(Coordinate-based change listings)
# # #

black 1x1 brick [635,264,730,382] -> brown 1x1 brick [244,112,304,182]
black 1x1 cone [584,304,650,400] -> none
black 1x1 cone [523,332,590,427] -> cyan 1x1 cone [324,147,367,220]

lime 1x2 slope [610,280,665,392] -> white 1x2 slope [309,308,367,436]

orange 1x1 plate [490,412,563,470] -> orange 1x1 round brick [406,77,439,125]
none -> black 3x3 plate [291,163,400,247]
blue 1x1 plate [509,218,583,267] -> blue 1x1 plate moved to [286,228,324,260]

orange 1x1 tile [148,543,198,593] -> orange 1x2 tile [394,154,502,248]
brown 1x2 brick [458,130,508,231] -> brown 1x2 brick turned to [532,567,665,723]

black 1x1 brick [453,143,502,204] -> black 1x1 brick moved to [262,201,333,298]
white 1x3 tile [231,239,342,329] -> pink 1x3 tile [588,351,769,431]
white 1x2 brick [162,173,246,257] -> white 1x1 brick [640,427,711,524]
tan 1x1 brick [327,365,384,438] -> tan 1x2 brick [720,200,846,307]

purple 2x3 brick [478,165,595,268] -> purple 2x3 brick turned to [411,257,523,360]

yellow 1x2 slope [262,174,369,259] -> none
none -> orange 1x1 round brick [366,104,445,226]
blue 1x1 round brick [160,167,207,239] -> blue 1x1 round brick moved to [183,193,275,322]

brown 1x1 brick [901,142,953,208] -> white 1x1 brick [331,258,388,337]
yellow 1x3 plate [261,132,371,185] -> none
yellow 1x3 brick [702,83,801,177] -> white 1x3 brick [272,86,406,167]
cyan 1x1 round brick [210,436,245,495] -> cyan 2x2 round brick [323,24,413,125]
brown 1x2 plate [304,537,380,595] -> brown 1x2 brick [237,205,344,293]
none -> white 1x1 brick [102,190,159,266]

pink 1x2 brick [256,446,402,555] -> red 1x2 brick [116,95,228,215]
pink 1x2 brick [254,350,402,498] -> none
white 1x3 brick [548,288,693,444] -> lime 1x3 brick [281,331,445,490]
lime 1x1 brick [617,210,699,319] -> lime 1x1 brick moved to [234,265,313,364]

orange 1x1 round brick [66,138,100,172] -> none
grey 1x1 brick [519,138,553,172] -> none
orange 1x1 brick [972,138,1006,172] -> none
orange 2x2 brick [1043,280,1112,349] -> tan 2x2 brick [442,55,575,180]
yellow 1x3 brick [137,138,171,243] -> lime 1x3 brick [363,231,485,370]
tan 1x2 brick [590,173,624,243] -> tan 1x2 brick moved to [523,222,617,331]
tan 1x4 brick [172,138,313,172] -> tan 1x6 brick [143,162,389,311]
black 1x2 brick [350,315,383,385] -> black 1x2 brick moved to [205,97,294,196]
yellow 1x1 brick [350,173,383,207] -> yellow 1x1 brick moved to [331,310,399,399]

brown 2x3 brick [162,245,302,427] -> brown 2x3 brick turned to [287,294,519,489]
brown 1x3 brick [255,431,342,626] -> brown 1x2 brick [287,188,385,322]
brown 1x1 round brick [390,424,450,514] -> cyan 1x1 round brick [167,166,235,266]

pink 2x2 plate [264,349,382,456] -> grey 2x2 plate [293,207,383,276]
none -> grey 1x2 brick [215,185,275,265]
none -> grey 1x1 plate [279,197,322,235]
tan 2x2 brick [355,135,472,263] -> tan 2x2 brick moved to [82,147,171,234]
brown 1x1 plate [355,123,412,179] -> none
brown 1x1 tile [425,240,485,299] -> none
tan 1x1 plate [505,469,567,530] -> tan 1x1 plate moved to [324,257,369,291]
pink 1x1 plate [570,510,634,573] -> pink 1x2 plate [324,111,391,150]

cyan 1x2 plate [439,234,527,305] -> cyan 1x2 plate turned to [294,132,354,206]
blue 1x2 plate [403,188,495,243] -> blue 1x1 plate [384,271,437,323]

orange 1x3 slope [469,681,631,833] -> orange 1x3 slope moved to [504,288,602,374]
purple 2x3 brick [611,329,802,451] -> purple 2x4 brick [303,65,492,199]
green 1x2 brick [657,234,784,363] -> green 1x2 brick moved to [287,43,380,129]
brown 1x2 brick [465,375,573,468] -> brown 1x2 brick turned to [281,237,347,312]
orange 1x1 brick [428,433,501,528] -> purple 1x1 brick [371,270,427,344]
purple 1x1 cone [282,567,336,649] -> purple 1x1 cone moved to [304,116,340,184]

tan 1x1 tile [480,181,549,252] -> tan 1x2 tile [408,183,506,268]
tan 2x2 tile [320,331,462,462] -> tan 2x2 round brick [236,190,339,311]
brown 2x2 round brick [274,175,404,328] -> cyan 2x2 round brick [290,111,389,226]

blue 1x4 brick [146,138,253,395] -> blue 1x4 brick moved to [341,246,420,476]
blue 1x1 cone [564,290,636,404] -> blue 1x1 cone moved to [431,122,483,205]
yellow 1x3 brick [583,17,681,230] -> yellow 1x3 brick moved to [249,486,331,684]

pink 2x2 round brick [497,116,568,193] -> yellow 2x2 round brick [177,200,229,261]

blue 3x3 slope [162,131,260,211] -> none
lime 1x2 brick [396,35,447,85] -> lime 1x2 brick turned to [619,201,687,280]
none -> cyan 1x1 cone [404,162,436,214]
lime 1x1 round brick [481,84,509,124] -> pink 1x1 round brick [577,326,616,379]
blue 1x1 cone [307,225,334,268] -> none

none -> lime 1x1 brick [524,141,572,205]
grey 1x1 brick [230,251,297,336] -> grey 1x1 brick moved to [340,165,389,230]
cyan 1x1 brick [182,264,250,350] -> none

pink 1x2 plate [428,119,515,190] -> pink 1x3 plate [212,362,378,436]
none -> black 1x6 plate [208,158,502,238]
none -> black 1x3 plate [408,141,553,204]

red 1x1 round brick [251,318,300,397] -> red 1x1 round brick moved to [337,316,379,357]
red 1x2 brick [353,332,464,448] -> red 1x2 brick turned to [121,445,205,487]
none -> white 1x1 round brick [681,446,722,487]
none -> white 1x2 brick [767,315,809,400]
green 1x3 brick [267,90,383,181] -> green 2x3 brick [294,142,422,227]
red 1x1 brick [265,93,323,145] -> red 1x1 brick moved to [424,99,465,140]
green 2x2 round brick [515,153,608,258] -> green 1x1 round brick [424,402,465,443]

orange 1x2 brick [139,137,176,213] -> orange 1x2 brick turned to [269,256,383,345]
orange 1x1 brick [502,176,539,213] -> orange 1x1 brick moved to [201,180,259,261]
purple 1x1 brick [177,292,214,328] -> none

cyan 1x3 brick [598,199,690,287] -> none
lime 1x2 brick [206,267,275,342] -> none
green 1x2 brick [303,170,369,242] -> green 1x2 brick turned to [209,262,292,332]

# # #

What you are asked to do: Would you transcribe all of the data, keeping each line exact?

Written response:
black 1x1 brick [635,264,730,382] -> brown 1x1 brick [244,112,304,182]
black 1x1 cone [584,304,650,400] -> none
black 1x1 cone [523,332,590,427] -> cyan 1x1 cone [324,147,367,220]

lime 1x2 slope [610,280,665,392] -> white 1x2 slope [309,308,367,436]

orange 1x1 plate [490,412,563,470] -> orange 1x1 round brick [406,77,439,125]
none -> black 3x3 plate [291,163,400,247]
blue 1x1 plate [509,218,583,267] -> blue 1x1 plate moved to [286,228,324,260]

orange 1x1 tile [148,543,198,593] -> orange 1x2 tile [394,154,502,248]
brown 1x2 brick [458,130,508,231] -> brown 1x2 brick turned to [532,567,665,723]

black 1x1 brick [453,143,502,204] -> black 1x1 brick moved to [262,201,333,298]
white 1x3 tile [231,239,342,329] -> pink 1x3 tile [588,351,769,431]
white 1x2 brick [162,173,246,257] -> white 1x1 brick [640,427,711,524]
tan 1x1 brick [327,365,384,438] -> tan 1x2 brick [720,200,846,307]

purple 2x3 brick [478,165,595,268] -> purple 2x3 brick turned to [411,257,523,360]

yellow 1x2 slope [262,174,369,259] -> none
none -> orange 1x1 round brick [366,104,445,226]
blue 1x1 round brick [160,167,207,239] -> blue 1x1 round brick moved to [183,193,275,322]

brown 1x1 brick [901,142,953,208] -> white 1x1 brick [331,258,388,337]
yellow 1x3 plate [261,132,371,185] -> none
yellow 1x3 brick [702,83,801,177] -> white 1x3 brick [272,86,406,167]
cyan 1x1 round brick [210,436,245,495] -> cyan 2x2 round brick [323,24,413,125]
brown 1x2 plate [304,537,380,595] -> brown 1x2 brick [237,205,344,293]
none -> white 1x1 brick [102,190,159,266]

pink 1x2 brick [256,446,402,555] -> red 1x2 brick [116,95,228,215]
pink 1x2 brick [254,350,402,498] -> none
white 1x3 brick [548,288,693,444] -> lime 1x3 brick [281,331,445,490]
lime 1x1 brick [617,210,699,319] -> lime 1x1 brick moved to [234,265,313,364]

orange 1x1 round brick [66,138,100,172] -> none
grey 1x1 brick [519,138,553,172] -> none
orange 1x1 brick [972,138,1006,172] -> none
orange 2x2 brick [1043,280,1112,349] -> tan 2x2 brick [442,55,575,180]
yellow 1x3 brick [137,138,171,243] -> lime 1x3 brick [363,231,485,370]
tan 1x2 brick [590,173,624,243] -> tan 1x2 brick moved to [523,222,617,331]
tan 1x4 brick [172,138,313,172] -> tan 1x6 brick [143,162,389,311]
black 1x2 brick [350,315,383,385] -> black 1x2 brick moved to [205,97,294,196]
yellow 1x1 brick [350,173,383,207] -> yellow 1x1 brick moved to [331,310,399,399]

brown 2x3 brick [162,245,302,427] -> brown 2x3 brick turned to [287,294,519,489]
brown 1x3 brick [255,431,342,626] -> brown 1x2 brick [287,188,385,322]
brown 1x1 round brick [390,424,450,514] -> cyan 1x1 round brick [167,166,235,266]

pink 2x2 plate [264,349,382,456] -> grey 2x2 plate [293,207,383,276]
none -> grey 1x2 brick [215,185,275,265]
none -> grey 1x1 plate [279,197,322,235]
tan 2x2 brick [355,135,472,263] -> tan 2x2 brick moved to [82,147,171,234]
brown 1x1 plate [355,123,412,179] -> none
brown 1x1 tile [425,240,485,299] -> none
tan 1x1 plate [505,469,567,530] -> tan 1x1 plate moved to [324,257,369,291]
pink 1x1 plate [570,510,634,573] -> pink 1x2 plate [324,111,391,150]

cyan 1x2 plate [439,234,527,305] -> cyan 1x2 plate turned to [294,132,354,206]
blue 1x2 plate [403,188,495,243] -> blue 1x1 plate [384,271,437,323]

orange 1x3 slope [469,681,631,833] -> orange 1x3 slope moved to [504,288,602,374]
purple 2x3 brick [611,329,802,451] -> purple 2x4 brick [303,65,492,199]
green 1x2 brick [657,234,784,363] -> green 1x2 brick moved to [287,43,380,129]
brown 1x2 brick [465,375,573,468] -> brown 1x2 brick turned to [281,237,347,312]
orange 1x1 brick [428,433,501,528] -> purple 1x1 brick [371,270,427,344]
purple 1x1 cone [282,567,336,649] -> purple 1x1 cone moved to [304,116,340,184]

tan 1x1 tile [480,181,549,252] -> tan 1x2 tile [408,183,506,268]
tan 2x2 tile [320,331,462,462] -> tan 2x2 round brick [236,190,339,311]
brown 2x2 round brick [274,175,404,328] -> cyan 2x2 round brick [290,111,389,226]

blue 1x4 brick [146,138,253,395] -> blue 1x4 brick moved to [341,246,420,476]
blue 1x1 cone [564,290,636,404] -> blue 1x1 cone moved to [431,122,483,205]
yellow 1x3 brick [583,17,681,230] -> yellow 1x3 brick moved to [249,486,331,684]

pink 2x2 round brick [497,116,568,193] -> yellow 2x2 round brick [177,200,229,261]

blue 3x3 slope [162,131,260,211] -> none
lime 1x2 brick [396,35,447,85] -> lime 1x2 brick turned to [619,201,687,280]
none -> cyan 1x1 cone [404,162,436,214]
lime 1x1 round brick [481,84,509,124] -> pink 1x1 round brick [577,326,616,379]
blue 1x1 cone [307,225,334,268] -> none

none -> lime 1x1 brick [524,141,572,205]
grey 1x1 brick [230,251,297,336] -> grey 1x1 brick moved to [340,165,389,230]
cyan 1x1 brick [182,264,250,350] -> none

pink 1x2 plate [428,119,515,190] -> pink 1x3 plate [212,362,378,436]
none -> black 1x6 plate [208,158,502,238]
none -> black 1x3 plate [408,141,553,204]

red 1x1 round brick [251,318,300,397] -> red 1x1 round brick moved to [337,316,379,357]
red 1x2 brick [353,332,464,448] -> red 1x2 brick turned to [121,445,205,487]
none -> white 1x1 round brick [681,446,722,487]
none -> white 1x2 brick [767,315,809,400]
green 1x3 brick [267,90,383,181] -> green 2x3 brick [294,142,422,227]
red 1x1 brick [265,93,323,145] -> red 1x1 brick moved to [424,99,465,140]
green 2x2 round brick [515,153,608,258] -> green 1x1 round brick [424,402,465,443]

orange 1x2 brick [139,137,176,213] -> orange 1x2 brick turned to [269,256,383,345]
orange 1x1 brick [502,176,539,213] -> orange 1x1 brick moved to [201,180,259,261]
purple 1x1 brick [177,292,214,328] -> none

cyan 1x3 brick [598,199,690,287] -> none
lime 1x2 brick [206,267,275,342] -> none
green 1x2 brick [303,170,369,242] -> green 1x2 brick turned to [209,262,292,332]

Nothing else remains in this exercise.